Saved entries
"""

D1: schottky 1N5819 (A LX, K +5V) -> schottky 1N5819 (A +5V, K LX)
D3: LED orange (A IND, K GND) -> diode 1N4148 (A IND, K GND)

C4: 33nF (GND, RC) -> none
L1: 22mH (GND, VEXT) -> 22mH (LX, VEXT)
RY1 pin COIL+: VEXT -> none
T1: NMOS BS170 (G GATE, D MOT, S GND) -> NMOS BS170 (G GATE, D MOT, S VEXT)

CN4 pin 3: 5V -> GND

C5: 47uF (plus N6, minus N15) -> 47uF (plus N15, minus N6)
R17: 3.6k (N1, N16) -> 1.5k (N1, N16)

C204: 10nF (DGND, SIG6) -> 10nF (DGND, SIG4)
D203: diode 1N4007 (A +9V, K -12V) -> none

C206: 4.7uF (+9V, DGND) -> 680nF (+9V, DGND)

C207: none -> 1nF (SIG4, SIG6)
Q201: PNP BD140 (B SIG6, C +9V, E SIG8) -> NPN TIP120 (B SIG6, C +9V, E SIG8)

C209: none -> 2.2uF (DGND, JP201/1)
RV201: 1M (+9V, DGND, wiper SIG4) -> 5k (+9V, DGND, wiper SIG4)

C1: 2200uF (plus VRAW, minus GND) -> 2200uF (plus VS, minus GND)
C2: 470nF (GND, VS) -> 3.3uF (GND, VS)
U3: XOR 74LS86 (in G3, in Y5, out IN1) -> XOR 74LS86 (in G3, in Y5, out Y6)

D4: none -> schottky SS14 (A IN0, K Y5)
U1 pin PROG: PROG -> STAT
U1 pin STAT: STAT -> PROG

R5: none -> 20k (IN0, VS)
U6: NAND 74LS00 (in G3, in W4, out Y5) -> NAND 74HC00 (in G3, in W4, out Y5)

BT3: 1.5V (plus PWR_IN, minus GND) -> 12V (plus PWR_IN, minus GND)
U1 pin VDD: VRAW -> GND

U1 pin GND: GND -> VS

"""

Write the entries above out again, unchanged and complete.

• **REPLY TO THE EXERCISE**:
D1: schottky 1N5819 (A LX, K +5V) -> schottky 1N5819 (A +5V, K LX)
D3: LED orange (A IND, K GND) -> diode 1N4148 (A IND, K GND)

C4: 33nF (GND, RC) -> none
L1: 22mH (GND, VEXT) -> 22mH (LX, VEXT)
RY1 pin COIL+: VEXT -> none
T1: NMOS BS170 (G GATE, D MOT, S GND) -> NMOS BS170 (G GATE, D MOT, S VEXT)

CN4 pin 3: 5V -> GND

C5: 47uF (plus N6, minus N15) -> 47uF (plus N15, minus N6)
R17: 3.6k (N1, N16) -> 1.5k (N1, N16)

C204: 10nF (DGND, SIG6) -> 10nF (DGND, SIG4)
D203: diode 1N4007 (A +9V, K -12V) -> none

C206: 4.7uF (+9V, DGND) -> 680nF (+9V, DGND)

C207: none -> 1nF (SIG4, SIG6)
Q201: PNP BD140 (B SIG6, C +9V, E SIG8) -> NPN TIP120 (B SIG6, C +9V, E SIG8)

C209: none -> 2.2uF (DGND, JP201/1)
RV201: 1M (+9V, DGND, wiper SIG4) -> 5k (+9V, DGND, wiper SIG4)

C1: 2200uF (plus VRAW, minus GND) -> 2200uF (plus VS, minus GND)
C2: 470nF (GND, VS) -> 3.3uF (GND, VS)
U3: XOR 74LS86 (in G3, in Y5, out IN1) -> XOR 74LS86 (in G3, in Y5, out Y6)

D4: none -> schottky SS14 (A IN0, K Y5)
U1 pin PROG: PROG -> STAT
U1 pin STAT: STAT -> PROG

R5: none -> 20k (IN0, VS)
U6: NAND 74LS00 (in G3, in W4, out Y5) -> NAND 74HC00 (in G3, in W4, out Y5)

BT3: 1.5V (plus PWR_IN, minus GND) -> 12V (plus PWR_IN, minus GND)
U1 pin VDD: VRAW -> GND

U1 pin GND: GND -> VS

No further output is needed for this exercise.